*PROBLEM TO WORK ON*.
Figure out the number of lines in the data that hold the string "LEDK". Reply with that figure only.

Source data
=== Begin Enclosure ===
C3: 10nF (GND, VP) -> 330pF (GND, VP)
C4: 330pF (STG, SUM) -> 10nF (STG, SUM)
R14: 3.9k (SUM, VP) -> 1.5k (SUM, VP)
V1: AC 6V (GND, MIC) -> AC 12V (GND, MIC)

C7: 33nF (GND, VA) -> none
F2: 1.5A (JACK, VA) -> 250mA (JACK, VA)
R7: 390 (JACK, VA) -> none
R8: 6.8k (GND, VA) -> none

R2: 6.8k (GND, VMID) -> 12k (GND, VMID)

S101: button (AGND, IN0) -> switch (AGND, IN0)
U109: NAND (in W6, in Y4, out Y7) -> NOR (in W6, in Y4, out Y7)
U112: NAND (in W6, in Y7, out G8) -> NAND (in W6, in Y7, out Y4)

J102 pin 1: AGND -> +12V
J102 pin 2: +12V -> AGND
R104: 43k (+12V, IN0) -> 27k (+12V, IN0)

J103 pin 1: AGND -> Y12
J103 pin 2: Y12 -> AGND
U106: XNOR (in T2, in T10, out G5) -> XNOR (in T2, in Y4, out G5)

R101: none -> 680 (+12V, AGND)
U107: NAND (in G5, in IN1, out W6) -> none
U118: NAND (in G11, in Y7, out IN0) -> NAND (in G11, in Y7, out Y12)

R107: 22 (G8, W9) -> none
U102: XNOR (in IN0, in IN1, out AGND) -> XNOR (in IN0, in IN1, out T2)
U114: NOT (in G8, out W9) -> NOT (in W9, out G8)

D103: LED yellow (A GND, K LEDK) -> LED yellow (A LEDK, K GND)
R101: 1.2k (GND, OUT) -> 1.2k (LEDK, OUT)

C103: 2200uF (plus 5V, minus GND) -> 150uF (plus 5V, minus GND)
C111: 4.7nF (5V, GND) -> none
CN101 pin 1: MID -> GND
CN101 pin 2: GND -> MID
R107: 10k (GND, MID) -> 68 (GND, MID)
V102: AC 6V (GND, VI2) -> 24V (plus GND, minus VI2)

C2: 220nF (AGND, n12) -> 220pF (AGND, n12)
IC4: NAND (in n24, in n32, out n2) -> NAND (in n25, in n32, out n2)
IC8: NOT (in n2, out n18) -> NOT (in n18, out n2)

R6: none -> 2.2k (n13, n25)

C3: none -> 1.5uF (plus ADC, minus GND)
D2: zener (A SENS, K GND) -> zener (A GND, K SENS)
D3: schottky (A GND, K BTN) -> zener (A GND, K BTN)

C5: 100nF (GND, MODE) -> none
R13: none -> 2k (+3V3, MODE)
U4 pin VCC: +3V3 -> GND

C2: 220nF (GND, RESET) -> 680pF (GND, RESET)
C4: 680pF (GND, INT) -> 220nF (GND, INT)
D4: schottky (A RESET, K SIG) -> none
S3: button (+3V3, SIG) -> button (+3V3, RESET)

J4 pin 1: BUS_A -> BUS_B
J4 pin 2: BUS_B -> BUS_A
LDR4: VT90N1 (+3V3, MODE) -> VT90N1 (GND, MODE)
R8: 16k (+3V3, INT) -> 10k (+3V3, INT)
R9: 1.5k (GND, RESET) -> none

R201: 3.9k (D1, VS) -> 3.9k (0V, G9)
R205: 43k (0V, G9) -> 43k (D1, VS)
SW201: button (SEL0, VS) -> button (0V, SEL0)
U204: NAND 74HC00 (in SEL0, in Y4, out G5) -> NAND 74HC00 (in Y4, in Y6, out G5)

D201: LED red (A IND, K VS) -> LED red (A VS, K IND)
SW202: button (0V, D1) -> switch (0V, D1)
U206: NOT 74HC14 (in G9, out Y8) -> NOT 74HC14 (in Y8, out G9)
=== End Enclosure ===
*SOLUTION BELOW*.
2